Task directions
Transcribe the listing verbatim. Do not carry over any pictures.

Given data
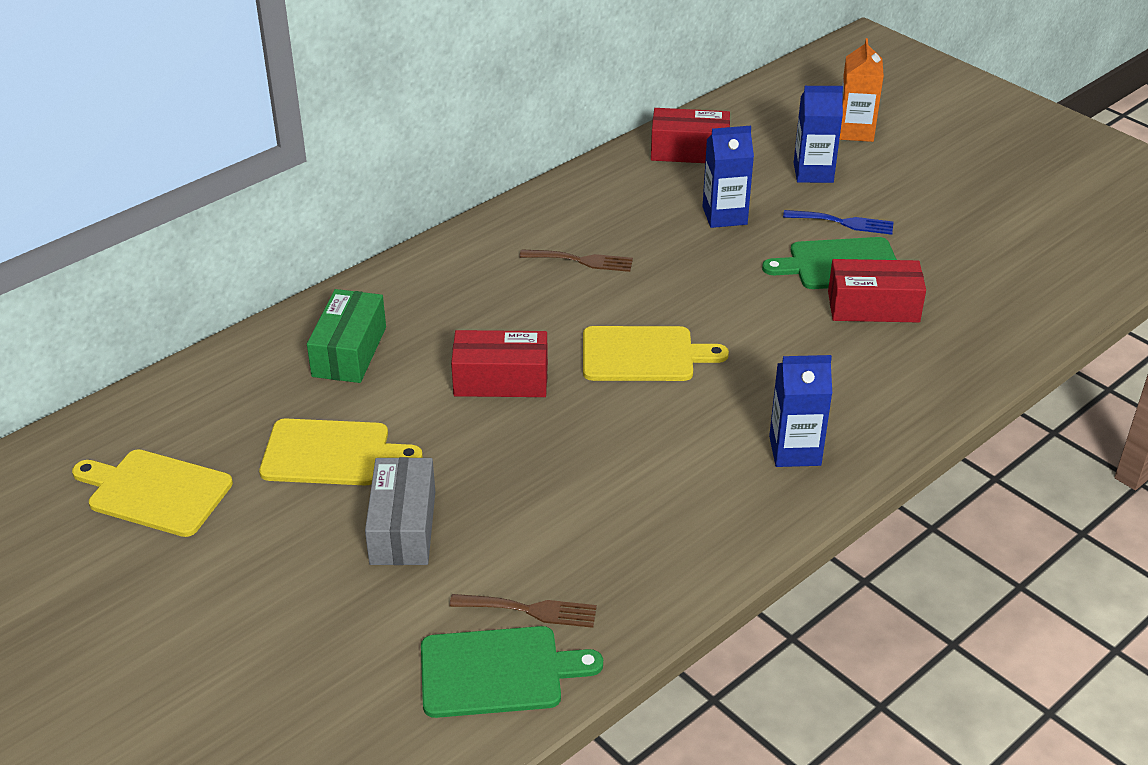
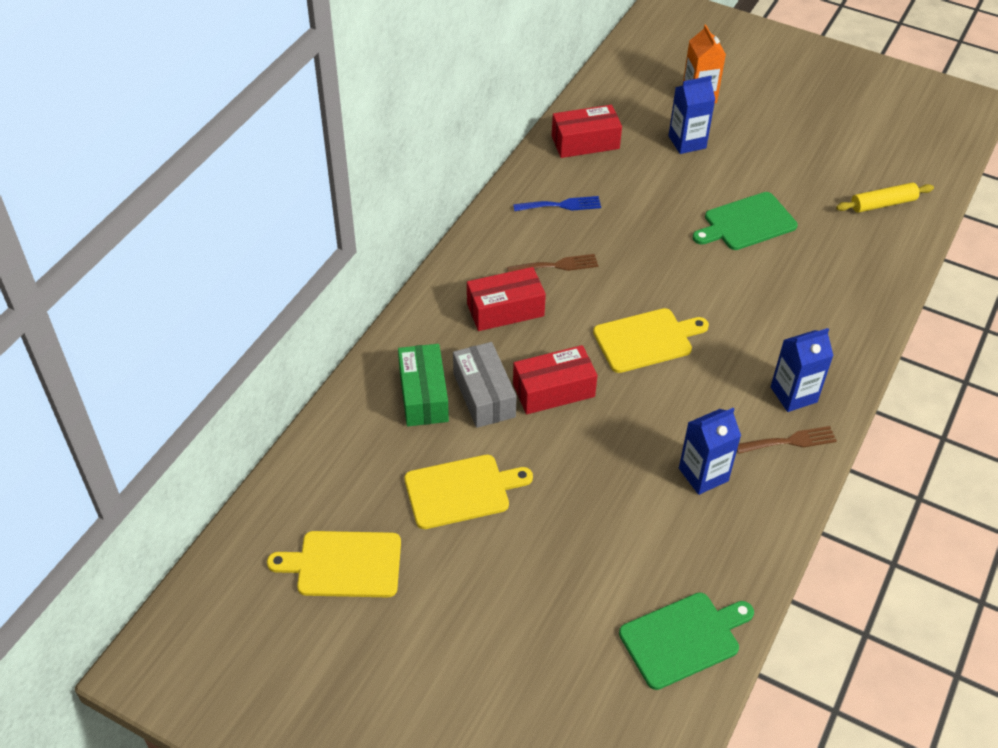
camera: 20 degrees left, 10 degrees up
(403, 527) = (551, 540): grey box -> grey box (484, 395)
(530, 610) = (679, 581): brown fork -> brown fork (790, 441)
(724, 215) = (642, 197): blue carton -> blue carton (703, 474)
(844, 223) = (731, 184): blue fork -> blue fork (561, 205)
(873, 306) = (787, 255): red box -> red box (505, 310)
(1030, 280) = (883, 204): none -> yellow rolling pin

Answer to this problem
camera: 20 degrees left, 10 degrees up
(403, 527) = (551, 540): grey box -> grey box (484, 395)
(530, 610) = (679, 581): brown fork -> brown fork (790, 441)
(724, 215) = (642, 197): blue carton -> blue carton (703, 474)
(844, 223) = (731, 184): blue fork -> blue fork (561, 205)
(873, 306) = (787, 255): red box -> red box (505, 310)
(1030, 280) = (883, 204): none -> yellow rolling pin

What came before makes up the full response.